* EXERCISE DATA

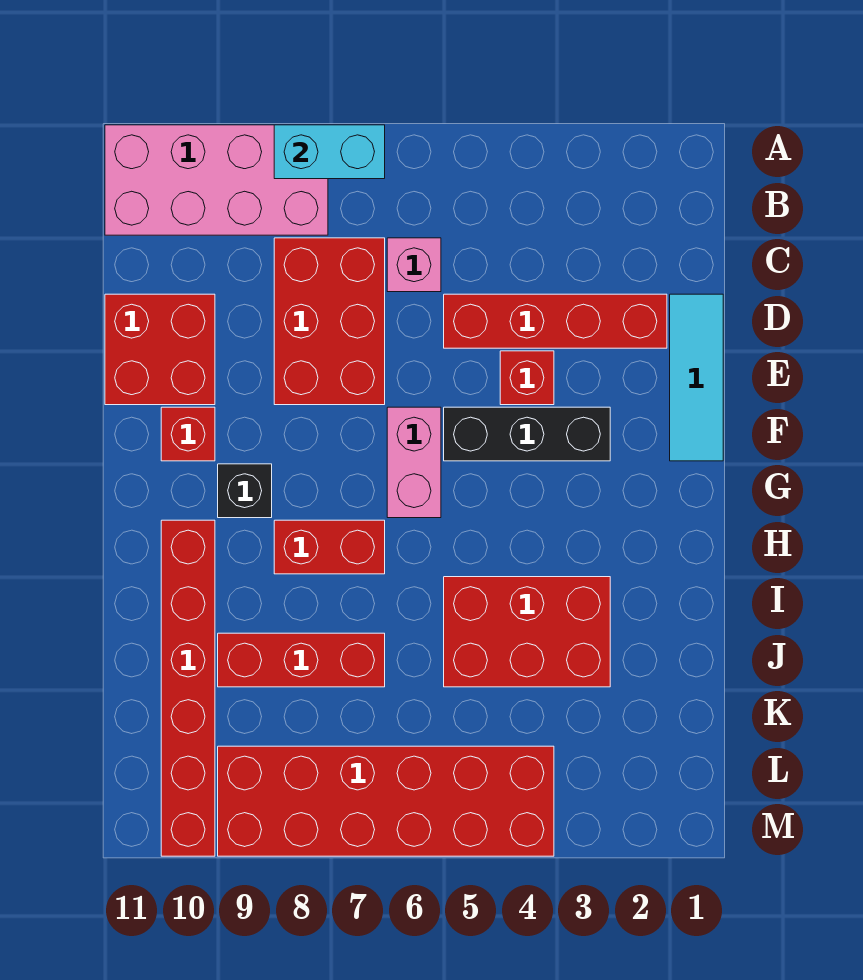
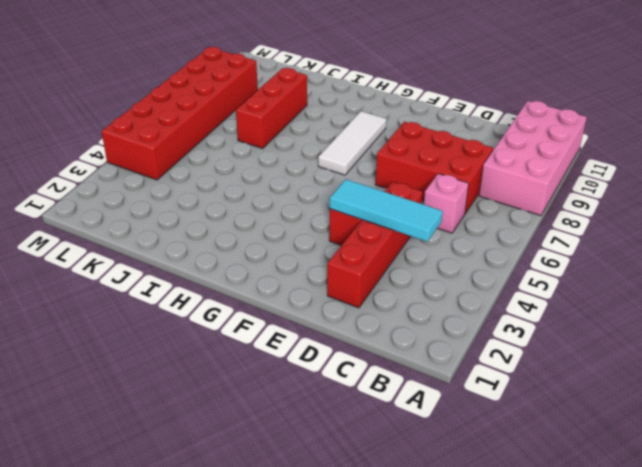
cyan tile C4:E4 level 2 -> cyan tile D1:F1 level 1
white tile G7:G9 level 1 -> black brick G9 level 1
none -> red brick D10:E11 level 1
none -> black brick F3:F5 level 1
none -> pink brick F6:G6 level 1

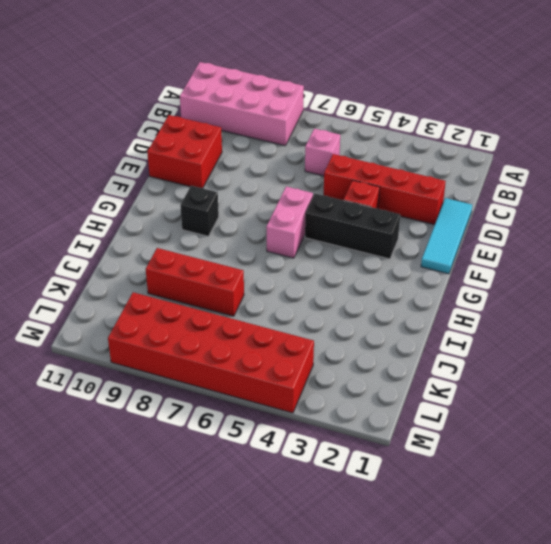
none -> red brick C7:E8 level 1
none -> red brick F10 level 1
none -> red brick H7:H8 level 1

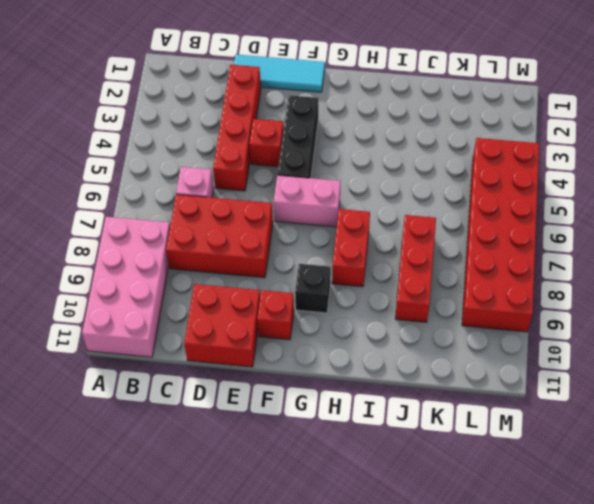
none -> red brick H10:M10 level 1
none -> red brick I3:J5 level 1
none -> cyan brick A7:A8 level 2

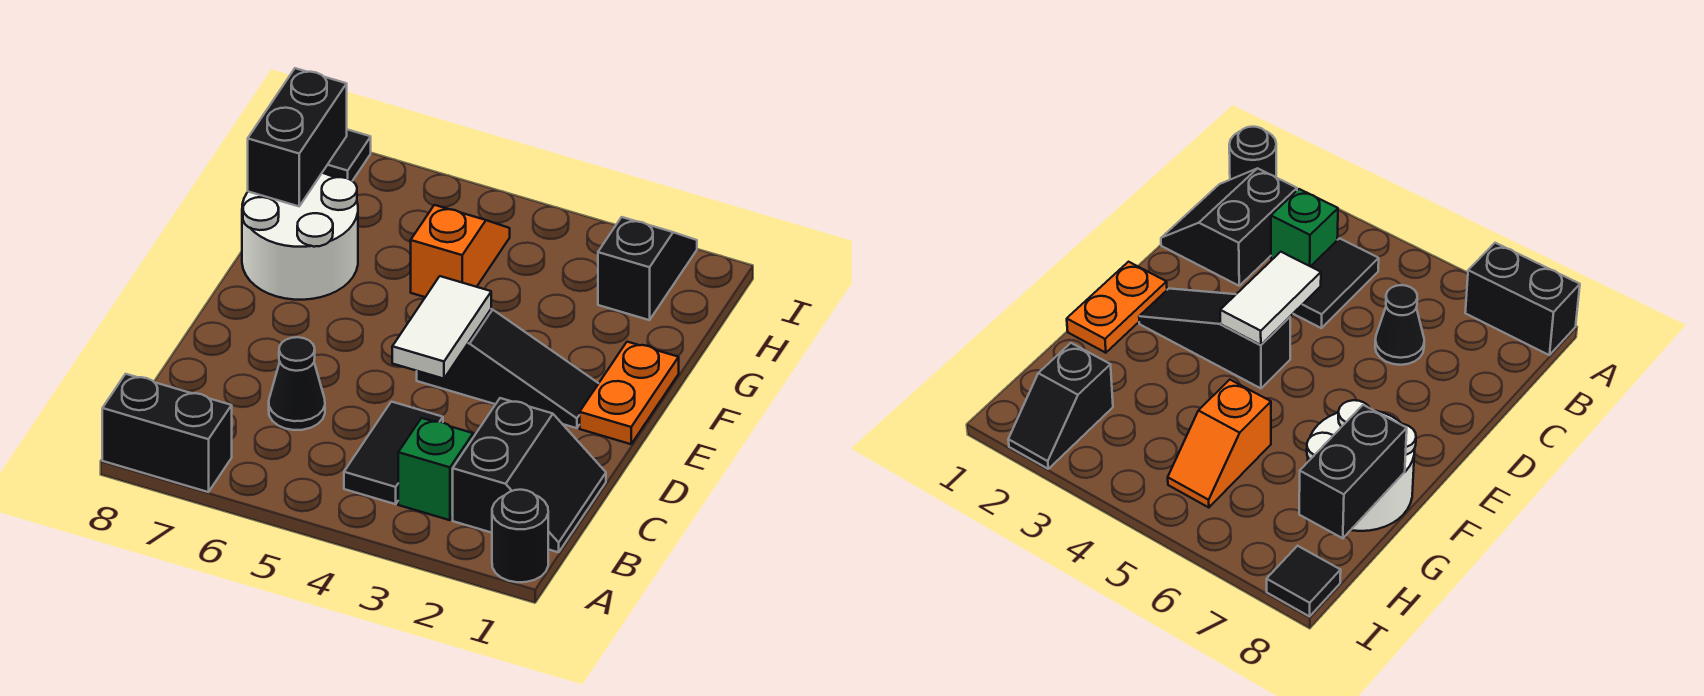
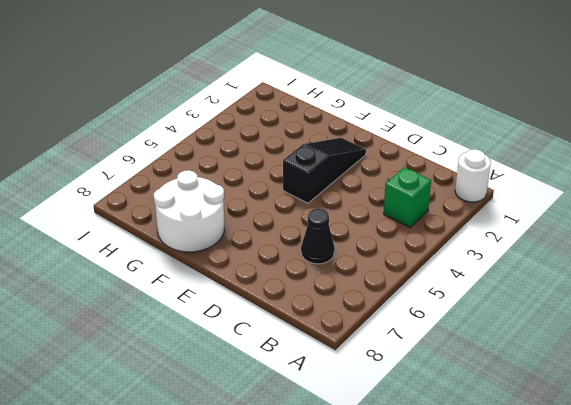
white round brick A1 level 1 -> black round brick A1 level 1
none -> black brick A7:A8 level 1
none -> black slope B1:C2 level 1 top 2
none -> black tile B4:C4 level 1

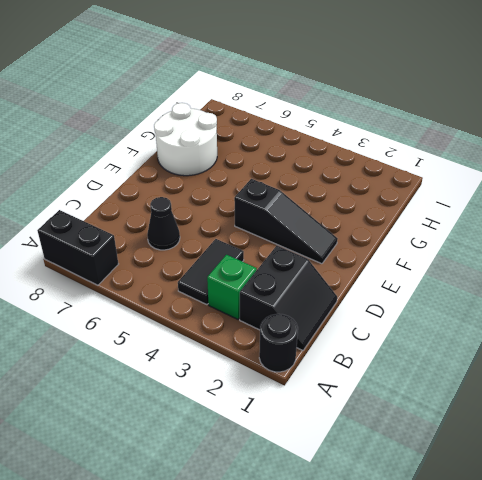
none -> orange plate E1:F1 level 1
none -> orange slope G5:H5 level 1 top G
none -> black slope H2:I2 level 1 top H

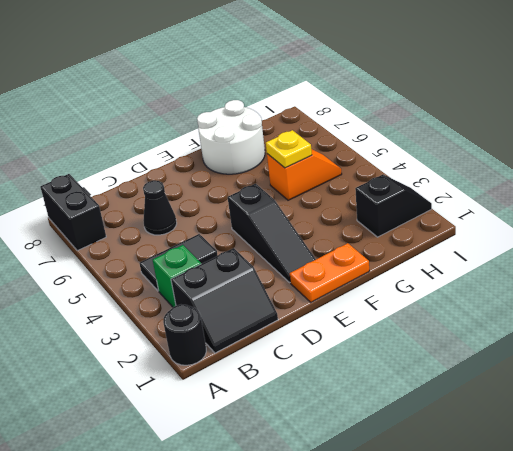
yellow plate G5 level 2 -> none
none -> black tile I8 level 1
none -> white tile D4:E4 level 2
none -> black brick G8:H8 level 2

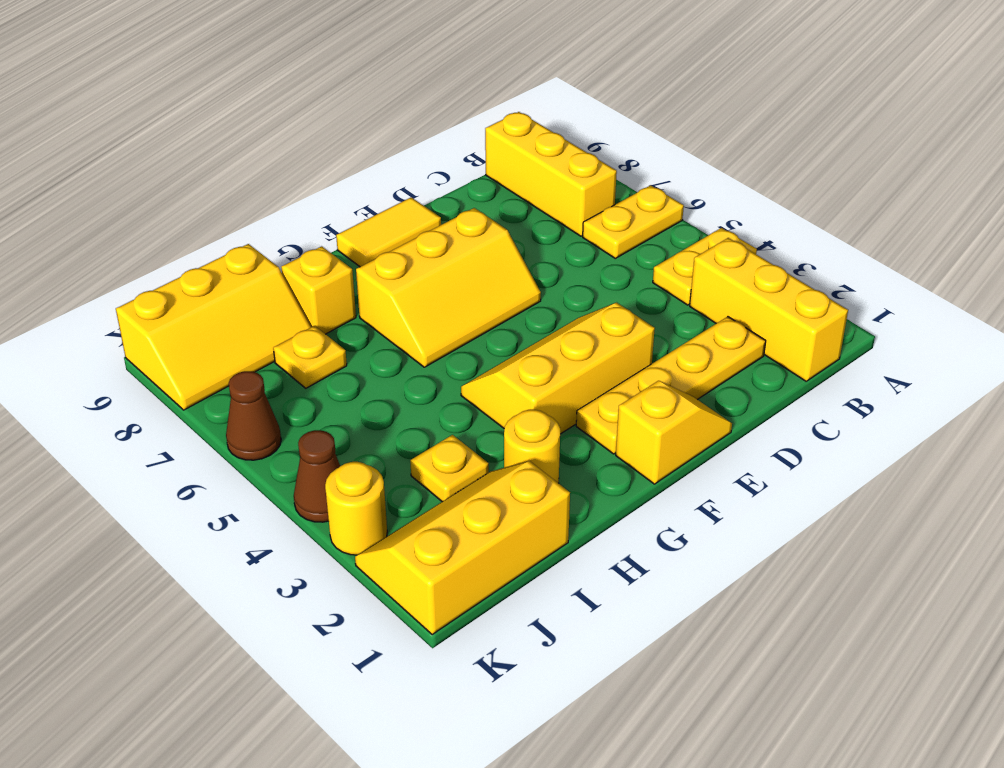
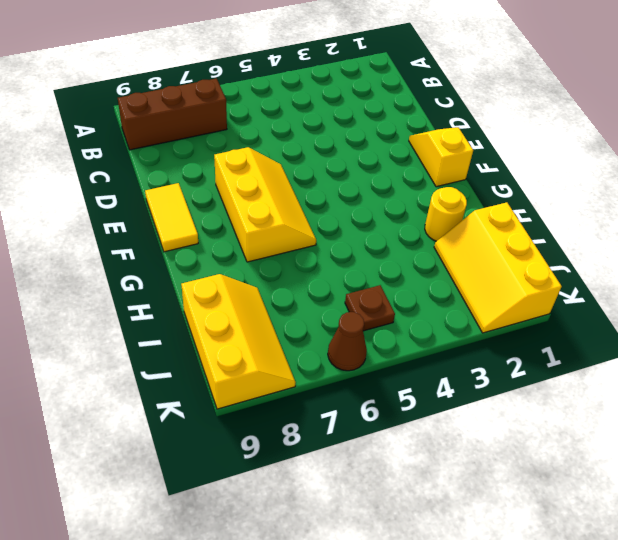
brown brick B7:B9 level 1 -> yellow brick B7:B9 level 1
brown plate J5 level 1 -> none
none -> yellow plate A4:B4 level 1
none -> yellow plate A6:B6 level 1
none -> yellow brick B1:B3 level 1

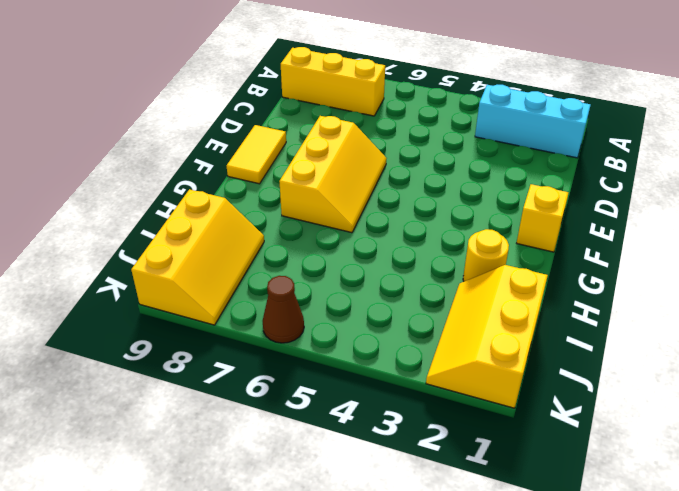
cyan brick B1:B3 level 1 -> yellow brick B1:B3 level 1
none -> yellow plate A4:B4 level 1
none -> yellow plate A6:B6 level 1
none -> yellow plate C2:F2 level 1

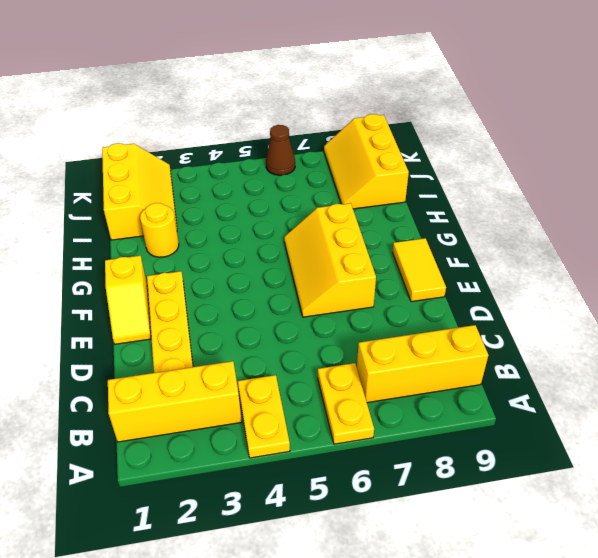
none -> yellow slope E3:G4 level 1 top 3
none -> yellow brick H8 level 1
none -> yellow plate I3 level 1

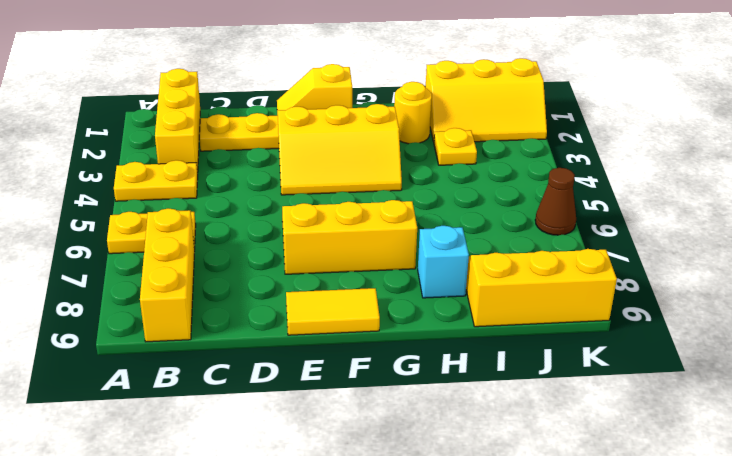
cyan brick H8 level 1 -> yellow brick H8 level 1
none -> yellow plate I7 level 1
none -> yellow round brick K3 level 1
none -> brown cone K4 level 1

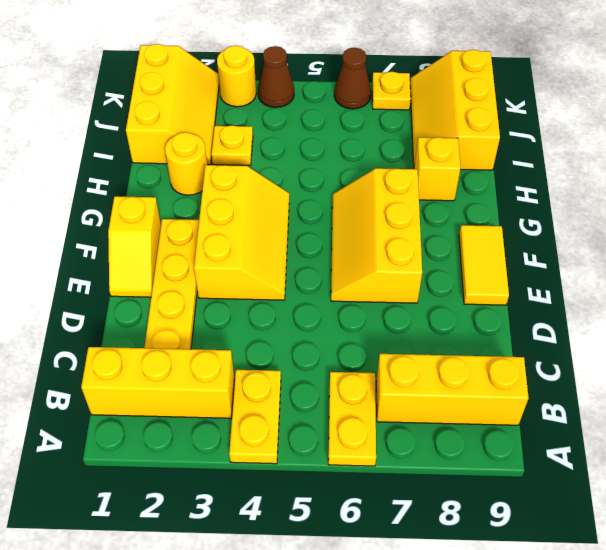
yellow plate K7 level 1 -> yellow plate I7 level 1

* TASK DESCRIPTION
Work through the entries, filtering for the string "orange", and copy each line that holds it.

* ANSWER
none -> orange plate E1:F1 level 1
none -> orange slope G5:H5 level 1 top G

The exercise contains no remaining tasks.